▶ _Prompt_
Return, from the listing below, each line where the word "ring" appears.

▶ _Data for analysis_

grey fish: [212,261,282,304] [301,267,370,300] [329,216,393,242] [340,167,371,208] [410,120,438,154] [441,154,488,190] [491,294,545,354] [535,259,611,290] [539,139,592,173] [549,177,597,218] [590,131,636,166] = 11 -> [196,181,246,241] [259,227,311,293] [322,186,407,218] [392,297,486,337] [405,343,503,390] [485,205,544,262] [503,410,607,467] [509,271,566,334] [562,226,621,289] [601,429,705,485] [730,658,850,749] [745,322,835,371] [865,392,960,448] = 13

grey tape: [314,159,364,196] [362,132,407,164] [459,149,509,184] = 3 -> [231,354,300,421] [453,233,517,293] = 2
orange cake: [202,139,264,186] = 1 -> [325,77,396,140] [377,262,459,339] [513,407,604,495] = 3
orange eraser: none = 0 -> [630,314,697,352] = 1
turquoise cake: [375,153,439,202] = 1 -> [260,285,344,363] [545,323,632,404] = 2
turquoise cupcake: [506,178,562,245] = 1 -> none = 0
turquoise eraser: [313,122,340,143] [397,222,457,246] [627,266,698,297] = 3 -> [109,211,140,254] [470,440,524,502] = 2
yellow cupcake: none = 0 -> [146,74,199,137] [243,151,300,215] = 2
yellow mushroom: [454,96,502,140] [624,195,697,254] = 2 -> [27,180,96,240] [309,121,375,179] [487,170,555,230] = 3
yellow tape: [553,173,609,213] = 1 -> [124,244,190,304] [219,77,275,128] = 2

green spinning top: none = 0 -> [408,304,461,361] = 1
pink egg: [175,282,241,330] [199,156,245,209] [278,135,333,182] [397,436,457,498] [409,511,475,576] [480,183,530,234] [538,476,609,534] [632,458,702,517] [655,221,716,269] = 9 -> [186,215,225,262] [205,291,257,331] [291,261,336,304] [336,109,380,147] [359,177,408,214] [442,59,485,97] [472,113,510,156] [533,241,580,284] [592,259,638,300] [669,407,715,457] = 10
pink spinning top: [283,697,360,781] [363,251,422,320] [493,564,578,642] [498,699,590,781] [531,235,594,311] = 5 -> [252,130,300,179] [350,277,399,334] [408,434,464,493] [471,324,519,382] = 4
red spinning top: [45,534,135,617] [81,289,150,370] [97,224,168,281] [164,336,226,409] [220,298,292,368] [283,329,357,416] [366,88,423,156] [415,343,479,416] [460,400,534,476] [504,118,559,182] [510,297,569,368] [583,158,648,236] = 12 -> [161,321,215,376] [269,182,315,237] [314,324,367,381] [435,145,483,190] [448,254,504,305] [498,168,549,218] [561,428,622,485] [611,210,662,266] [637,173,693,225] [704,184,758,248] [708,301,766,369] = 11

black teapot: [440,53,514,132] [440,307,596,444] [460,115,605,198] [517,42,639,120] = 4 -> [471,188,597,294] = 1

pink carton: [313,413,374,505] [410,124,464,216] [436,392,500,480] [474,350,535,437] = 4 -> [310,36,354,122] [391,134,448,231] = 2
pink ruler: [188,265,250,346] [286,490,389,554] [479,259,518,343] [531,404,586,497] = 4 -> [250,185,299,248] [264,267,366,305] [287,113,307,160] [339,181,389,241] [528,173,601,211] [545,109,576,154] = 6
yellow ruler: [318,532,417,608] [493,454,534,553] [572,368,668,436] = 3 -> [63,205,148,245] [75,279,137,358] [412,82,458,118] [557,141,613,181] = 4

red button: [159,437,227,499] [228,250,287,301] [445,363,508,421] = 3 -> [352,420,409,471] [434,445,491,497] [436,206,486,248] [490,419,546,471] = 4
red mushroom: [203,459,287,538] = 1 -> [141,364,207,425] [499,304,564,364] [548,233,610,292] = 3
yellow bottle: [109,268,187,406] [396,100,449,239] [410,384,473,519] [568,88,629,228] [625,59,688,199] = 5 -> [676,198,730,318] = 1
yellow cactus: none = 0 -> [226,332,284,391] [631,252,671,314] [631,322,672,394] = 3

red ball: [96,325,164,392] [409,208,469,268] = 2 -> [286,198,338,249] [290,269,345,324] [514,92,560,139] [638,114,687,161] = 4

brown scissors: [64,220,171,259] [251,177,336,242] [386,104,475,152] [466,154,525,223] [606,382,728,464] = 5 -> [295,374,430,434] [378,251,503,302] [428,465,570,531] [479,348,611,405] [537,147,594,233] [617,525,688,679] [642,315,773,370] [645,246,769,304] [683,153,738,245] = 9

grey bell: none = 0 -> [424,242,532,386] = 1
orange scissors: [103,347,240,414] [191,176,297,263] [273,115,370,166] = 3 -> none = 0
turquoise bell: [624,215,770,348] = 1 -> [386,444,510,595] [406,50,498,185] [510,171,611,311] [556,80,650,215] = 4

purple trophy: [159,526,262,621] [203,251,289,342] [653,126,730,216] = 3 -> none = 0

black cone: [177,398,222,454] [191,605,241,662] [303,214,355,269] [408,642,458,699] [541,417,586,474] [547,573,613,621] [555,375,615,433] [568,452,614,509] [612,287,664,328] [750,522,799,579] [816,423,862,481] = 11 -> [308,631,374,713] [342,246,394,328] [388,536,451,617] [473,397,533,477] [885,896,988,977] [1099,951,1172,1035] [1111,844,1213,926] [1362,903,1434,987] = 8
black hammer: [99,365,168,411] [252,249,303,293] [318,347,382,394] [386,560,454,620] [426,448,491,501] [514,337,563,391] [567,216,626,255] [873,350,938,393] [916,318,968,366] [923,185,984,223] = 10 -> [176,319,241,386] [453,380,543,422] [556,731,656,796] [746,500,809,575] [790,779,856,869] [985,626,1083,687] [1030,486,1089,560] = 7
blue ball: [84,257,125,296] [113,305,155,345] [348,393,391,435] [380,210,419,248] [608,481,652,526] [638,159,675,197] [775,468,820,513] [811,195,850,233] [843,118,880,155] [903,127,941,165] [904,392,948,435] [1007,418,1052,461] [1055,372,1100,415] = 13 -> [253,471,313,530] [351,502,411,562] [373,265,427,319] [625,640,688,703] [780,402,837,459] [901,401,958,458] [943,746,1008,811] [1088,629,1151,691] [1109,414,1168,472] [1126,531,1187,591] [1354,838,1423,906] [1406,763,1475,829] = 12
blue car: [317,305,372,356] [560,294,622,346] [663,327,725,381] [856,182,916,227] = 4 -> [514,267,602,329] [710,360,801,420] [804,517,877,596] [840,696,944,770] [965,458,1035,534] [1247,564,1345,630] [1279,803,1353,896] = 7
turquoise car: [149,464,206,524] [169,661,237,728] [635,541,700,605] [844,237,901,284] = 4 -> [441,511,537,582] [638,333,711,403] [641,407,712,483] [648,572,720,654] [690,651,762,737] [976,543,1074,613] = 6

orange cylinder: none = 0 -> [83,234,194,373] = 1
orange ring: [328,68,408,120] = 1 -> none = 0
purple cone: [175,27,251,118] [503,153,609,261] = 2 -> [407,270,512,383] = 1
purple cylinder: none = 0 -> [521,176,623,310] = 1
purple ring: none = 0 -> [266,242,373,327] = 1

▶ _Reply to the exercise_
orange ring: [328,68,408,120] = 1 -> none = 0
purple ring: none = 0 -> [266,242,373,327] = 1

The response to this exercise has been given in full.